WHAT YOU SHOULD DO:
Locate every line in the entries containing the string "shortInstrumentName" and copy each of those lines.

ENTRIES:
──────────

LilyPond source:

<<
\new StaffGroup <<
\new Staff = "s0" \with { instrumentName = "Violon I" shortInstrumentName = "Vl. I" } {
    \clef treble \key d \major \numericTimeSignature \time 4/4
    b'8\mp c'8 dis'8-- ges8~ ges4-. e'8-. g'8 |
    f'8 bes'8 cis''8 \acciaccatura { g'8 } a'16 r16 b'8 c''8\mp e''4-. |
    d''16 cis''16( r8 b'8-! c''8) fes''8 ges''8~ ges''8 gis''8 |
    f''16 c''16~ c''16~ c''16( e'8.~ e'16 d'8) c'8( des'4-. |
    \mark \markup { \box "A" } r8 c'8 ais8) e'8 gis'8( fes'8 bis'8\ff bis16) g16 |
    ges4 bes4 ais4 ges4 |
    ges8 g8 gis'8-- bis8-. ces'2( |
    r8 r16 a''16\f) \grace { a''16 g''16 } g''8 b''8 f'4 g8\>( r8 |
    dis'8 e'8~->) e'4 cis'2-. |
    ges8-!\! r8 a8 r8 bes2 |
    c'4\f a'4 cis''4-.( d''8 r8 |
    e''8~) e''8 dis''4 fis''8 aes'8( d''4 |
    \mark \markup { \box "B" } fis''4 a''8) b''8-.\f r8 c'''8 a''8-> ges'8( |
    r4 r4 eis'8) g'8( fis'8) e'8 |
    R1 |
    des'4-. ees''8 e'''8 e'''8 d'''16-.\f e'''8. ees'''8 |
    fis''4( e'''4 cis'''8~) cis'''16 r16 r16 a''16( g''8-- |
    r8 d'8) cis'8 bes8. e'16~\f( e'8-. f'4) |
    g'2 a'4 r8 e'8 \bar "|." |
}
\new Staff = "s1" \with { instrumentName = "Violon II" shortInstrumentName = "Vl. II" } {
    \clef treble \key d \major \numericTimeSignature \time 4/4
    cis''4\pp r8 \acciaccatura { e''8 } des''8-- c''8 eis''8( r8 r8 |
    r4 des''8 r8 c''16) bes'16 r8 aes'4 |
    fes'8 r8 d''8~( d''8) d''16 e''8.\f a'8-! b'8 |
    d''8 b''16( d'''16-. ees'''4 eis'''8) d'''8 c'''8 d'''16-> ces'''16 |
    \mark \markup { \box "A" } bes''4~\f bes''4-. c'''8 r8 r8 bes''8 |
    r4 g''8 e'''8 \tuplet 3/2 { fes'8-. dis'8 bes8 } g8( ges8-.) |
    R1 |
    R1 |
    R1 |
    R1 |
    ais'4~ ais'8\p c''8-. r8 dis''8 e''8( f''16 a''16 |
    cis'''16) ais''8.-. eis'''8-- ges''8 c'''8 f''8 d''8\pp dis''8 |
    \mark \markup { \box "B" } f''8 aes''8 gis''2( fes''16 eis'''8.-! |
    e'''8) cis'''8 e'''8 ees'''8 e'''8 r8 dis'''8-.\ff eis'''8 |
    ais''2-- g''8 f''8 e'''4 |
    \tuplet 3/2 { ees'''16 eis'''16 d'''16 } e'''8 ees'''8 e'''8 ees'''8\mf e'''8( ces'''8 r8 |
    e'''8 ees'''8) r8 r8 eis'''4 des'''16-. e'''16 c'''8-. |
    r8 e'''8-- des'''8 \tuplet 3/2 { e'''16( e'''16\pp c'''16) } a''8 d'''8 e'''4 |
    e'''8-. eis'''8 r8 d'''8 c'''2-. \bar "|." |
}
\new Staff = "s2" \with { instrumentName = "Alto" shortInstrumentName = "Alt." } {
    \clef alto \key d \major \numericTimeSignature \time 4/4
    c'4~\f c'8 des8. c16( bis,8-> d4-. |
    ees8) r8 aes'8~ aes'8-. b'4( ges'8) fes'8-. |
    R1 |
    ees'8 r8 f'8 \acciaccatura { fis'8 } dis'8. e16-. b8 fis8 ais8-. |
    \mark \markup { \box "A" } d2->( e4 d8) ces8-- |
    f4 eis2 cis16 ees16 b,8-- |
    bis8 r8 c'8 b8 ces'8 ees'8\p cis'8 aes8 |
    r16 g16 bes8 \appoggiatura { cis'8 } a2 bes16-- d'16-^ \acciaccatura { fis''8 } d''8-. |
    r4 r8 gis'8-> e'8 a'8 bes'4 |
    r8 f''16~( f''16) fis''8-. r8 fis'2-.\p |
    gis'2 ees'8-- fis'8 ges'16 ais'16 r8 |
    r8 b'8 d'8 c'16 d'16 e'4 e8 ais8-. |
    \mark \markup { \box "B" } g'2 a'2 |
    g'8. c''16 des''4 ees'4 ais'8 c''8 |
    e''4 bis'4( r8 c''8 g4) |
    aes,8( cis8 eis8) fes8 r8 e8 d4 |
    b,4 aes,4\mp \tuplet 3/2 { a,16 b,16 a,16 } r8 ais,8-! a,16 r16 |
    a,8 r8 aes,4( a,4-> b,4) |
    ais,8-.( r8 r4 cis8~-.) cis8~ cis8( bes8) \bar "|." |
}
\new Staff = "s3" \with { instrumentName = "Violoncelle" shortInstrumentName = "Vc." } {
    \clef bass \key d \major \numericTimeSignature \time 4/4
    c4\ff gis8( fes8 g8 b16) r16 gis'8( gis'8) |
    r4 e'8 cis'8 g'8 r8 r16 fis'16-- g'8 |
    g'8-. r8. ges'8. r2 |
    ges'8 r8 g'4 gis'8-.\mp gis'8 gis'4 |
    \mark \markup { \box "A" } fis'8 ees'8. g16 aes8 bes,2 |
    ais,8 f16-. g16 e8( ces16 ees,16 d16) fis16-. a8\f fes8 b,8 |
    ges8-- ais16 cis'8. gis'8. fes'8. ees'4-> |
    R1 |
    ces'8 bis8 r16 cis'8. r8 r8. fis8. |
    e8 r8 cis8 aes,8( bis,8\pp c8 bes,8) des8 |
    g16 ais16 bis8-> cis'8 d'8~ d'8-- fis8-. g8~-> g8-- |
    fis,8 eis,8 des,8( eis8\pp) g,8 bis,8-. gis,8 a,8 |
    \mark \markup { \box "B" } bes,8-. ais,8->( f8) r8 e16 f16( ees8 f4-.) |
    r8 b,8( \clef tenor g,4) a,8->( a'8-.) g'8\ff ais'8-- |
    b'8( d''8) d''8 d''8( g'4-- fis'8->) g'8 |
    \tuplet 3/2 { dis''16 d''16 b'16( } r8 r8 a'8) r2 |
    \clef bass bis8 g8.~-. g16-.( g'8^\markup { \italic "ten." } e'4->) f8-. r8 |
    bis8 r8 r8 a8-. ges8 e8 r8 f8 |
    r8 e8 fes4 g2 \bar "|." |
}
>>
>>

──────────

ANSWER TO THE TASK:
\new Staff = "s0" \with { instrumentName = "Violon I" shortInstrumentName = "Vl. I" } {
\new Staff = "s1" \with { instrumentName = "Violon II" shortInstrumentName = "Vl. II" } {
\new Staff = "s2" \with { instrumentName = "Alto" shortInstrumentName = "Alt." } {
\new Staff = "s3" \with { instrumentName = "Violoncelle" shortInstrumentName = "Vc." } {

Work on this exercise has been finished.